Exercise description :: Retype the whole listing, please, keeping every line exact and dropping the pictures.

START Records shown

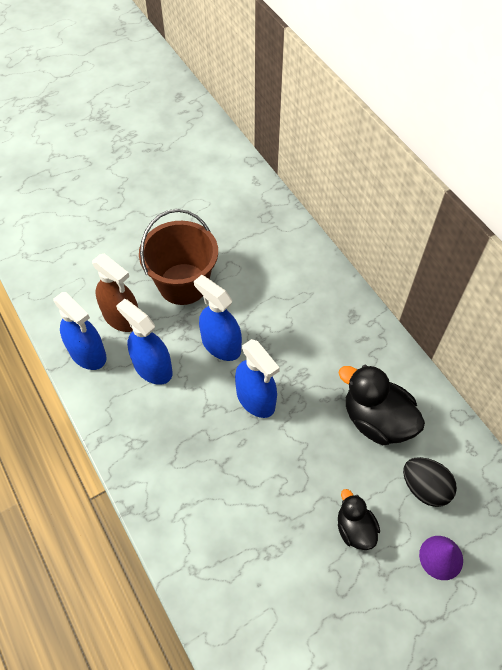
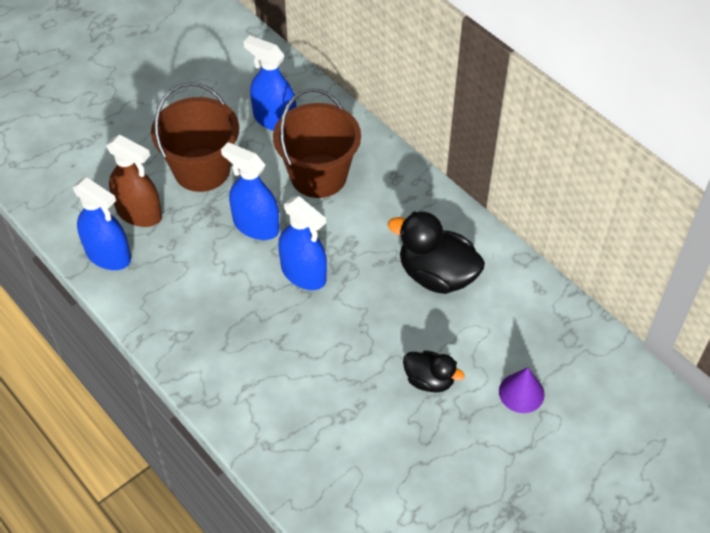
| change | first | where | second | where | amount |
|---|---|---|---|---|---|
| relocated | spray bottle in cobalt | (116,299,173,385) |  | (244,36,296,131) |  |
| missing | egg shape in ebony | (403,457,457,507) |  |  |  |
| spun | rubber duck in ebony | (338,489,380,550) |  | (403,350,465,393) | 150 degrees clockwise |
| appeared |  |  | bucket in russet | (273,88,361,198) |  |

END Records shown

Exercise solution ::
| change | first | where | second | where | amount |
|---|---|---|---|---|---|
| relocated | spray bottle in cobalt | (116,299,173,385) |  | (244,36,296,131) |  |
| missing | egg shape in ebony | (403,457,457,507) |  |  |  |
| spun | rubber duck in ebony | (338,489,380,550) |  | (403,350,465,393) | 150 degrees clockwise |
| appeared |  |  | bucket in russet | (273,88,361,198) |  |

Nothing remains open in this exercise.